Please reproduce all of the entries below word for word, keeping every line in its original order.
======== RECORDS SHOWN ========
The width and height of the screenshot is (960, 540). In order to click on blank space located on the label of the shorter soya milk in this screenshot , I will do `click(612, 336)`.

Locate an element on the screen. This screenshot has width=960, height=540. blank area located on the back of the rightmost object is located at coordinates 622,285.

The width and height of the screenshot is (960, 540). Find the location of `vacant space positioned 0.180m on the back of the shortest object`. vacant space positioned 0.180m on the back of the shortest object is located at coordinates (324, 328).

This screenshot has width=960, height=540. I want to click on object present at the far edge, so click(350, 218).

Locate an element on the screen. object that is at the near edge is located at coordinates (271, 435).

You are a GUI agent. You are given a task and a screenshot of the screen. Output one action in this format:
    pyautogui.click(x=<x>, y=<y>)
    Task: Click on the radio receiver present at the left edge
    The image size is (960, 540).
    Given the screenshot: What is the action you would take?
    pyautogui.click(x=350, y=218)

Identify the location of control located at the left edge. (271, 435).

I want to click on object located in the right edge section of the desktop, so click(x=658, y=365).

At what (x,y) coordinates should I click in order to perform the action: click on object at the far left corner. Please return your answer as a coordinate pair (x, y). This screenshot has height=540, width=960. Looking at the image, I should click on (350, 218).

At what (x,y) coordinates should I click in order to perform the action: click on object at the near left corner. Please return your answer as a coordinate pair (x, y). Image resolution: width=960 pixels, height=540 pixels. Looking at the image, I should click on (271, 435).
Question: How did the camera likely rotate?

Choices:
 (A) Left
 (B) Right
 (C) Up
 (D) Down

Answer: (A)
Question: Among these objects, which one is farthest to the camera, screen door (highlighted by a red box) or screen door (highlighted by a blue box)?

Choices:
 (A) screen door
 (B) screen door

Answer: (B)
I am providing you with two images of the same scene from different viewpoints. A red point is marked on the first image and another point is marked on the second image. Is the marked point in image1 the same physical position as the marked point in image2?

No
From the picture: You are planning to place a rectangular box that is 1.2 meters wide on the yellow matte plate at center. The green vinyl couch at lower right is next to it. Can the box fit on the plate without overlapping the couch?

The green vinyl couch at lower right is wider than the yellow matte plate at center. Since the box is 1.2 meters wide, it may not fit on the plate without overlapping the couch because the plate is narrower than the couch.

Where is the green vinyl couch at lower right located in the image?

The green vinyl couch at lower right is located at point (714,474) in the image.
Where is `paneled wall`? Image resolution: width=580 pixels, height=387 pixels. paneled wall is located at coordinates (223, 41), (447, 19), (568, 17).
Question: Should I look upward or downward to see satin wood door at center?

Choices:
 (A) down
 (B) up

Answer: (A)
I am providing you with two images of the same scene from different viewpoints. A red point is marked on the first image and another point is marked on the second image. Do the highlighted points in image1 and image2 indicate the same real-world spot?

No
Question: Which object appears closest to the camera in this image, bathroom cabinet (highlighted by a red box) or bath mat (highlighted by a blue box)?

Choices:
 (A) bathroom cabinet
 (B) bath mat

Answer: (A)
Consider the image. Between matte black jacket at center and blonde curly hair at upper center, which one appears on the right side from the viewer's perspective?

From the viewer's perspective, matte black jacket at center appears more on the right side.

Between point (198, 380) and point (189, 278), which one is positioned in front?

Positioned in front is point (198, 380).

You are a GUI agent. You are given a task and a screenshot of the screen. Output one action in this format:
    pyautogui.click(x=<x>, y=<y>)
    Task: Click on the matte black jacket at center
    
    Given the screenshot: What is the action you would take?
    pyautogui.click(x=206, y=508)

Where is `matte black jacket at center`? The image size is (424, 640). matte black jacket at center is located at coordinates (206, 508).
========
PROBLEM SOLUTION =
The width and height of the screenshot is (960, 540). In order to click on blank space located on the label of the shorter soya milk in this screenshot , I will do `click(612, 336)`.

Locate an element on the screen. This screenshot has width=960, height=540. blank area located on the back of the rightmost object is located at coordinates 622,285.

The width and height of the screenshot is (960, 540). Find the location of `vacant space positioned 0.180m on the back of the shortest object`. vacant space positioned 0.180m on the back of the shortest object is located at coordinates (324, 328).

This screenshot has width=960, height=540. I want to click on object present at the far edge, so click(350, 218).

Locate an element on the screen. object that is at the near edge is located at coordinates (271, 435).

You are a GUI agent. You are given a task and a screenshot of the screen. Output one action in this format:
    pyautogui.click(x=<x>, y=<y>)
    Task: Click on the radio receiver present at the left edge
    The image size is (960, 540).
    Given the screenshot: What is the action you would take?
    pyautogui.click(x=350, y=218)

Identify the location of control located at the left edge. (271, 435).

I want to click on object located in the right edge section of the desktop, so click(x=658, y=365).

At what (x,y) coordinates should I click in order to perform the action: click on object at the far left corner. Please return your answer as a coordinate pair (x, y). This screenshot has height=540, width=960. Looking at the image, I should click on (350, 218).

At what (x,y) coordinates should I click in order to perform the action: click on object at the near left corner. Please return your answer as a coordinate pair (x, y). Image resolution: width=960 pixels, height=540 pixels. Looking at the image, I should click on (271, 435).
Question: How did the camera likely rotate?

Choices:
 (A) Left
 (B) Right
 (C) Up
 (D) Down

Answer: (A)
Question: Among these objects, which one is farthest to the camera, screen door (highlighted by a red box) or screen door (highlighted by a blue box)?

Choices:
 (A) screen door
 (B) screen door

Answer: (B)
I am providing you with two images of the same scene from different viewpoints. A red point is marked on the first image and another point is marked on the second image. Is the marked point in image1 the same physical position as the marked point in image2?

No
From the picture: You are planning to place a rectangular box that is 1.2 meters wide on the yellow matte plate at center. The green vinyl couch at lower right is next to it. Can the box fit on the plate without overlapping the couch?

The green vinyl couch at lower right is wider than the yellow matte plate at center. Since the box is 1.2 meters wide, it may not fit on the plate without overlapping the couch because the plate is narrower than the couch.

Where is the green vinyl couch at lower right located in the image?

The green vinyl couch at lower right is located at point (714,474) in the image.
Where is `paneled wall`? Image resolution: width=580 pixels, height=387 pixels. paneled wall is located at coordinates (223, 41), (447, 19), (568, 17).
Question: Should I look upward or downward to see satin wood door at center?

Choices:
 (A) down
 (B) up

Answer: (A)
I am providing you with two images of the same scene from different viewpoints. A red point is marked on the first image and another point is marked on the second image. Do the highlighted points in image1 and image2 indicate the same real-world spot?

No
Question: Which object appears closest to the camera in this image, bathroom cabinet (highlighted by a red box) or bath mat (highlighted by a blue box)?

Choices:
 (A) bathroom cabinet
 (B) bath mat

Answer: (A)
Consider the image. Between matte black jacket at center and blonde curly hair at upper center, which one appears on the right side from the viewer's perspective?

From the viewer's perspective, matte black jacket at center appears more on the right side.

Between point (198, 380) and point (189, 278), which one is positioned in front?

Positioned in front is point (198, 380).

You are a GUI agent. You are given a task and a screenshot of the screen. Output one action in this format:
    pyautogui.click(x=<x>, y=<y>)
    Task: Click on the matte black jacket at center
    
    Given the screenshot: What is the action you would take?
    pyautogui.click(x=206, y=508)

Where is `matte black jacket at center`? The image size is (424, 640). matte black jacket at center is located at coordinates (206, 508).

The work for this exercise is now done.